**Task item**
Your reply should hold exactly the lines from the one that contains "green brick F1:G1" through the end of the data. Repeat them word for word.

**Data**
-- Opening Marker --

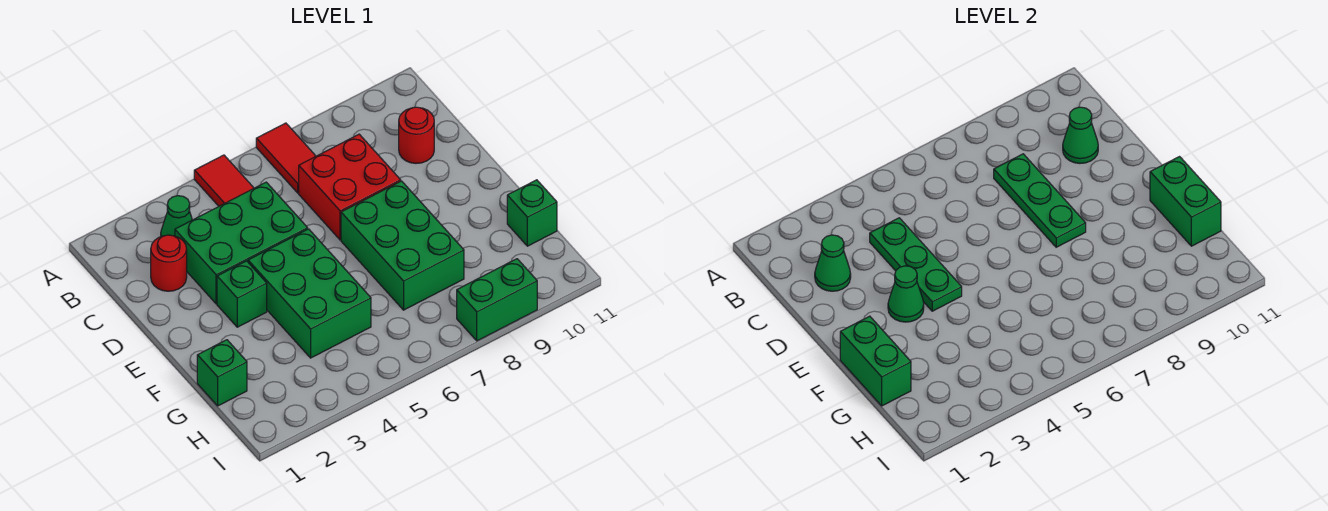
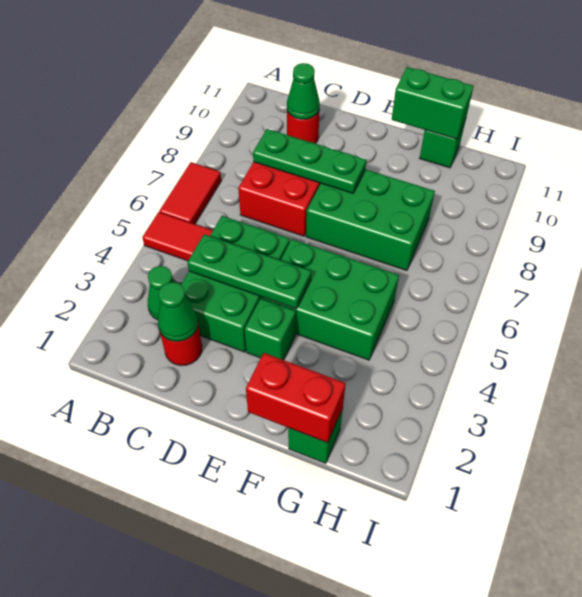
red tile A7:B7 level 1 -> red tile A6:A7 level 1
green cone E3 level 2 -> none
green brick F1:G1 level 2 -> red brick F1:G1 level 2
green brick I8:I9 level 1 -> none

-- Closing Marker --

**Task answer**
green brick F1:G1 level 2 -> red brick F1:G1 level 2
green brick I8:I9 level 1 -> none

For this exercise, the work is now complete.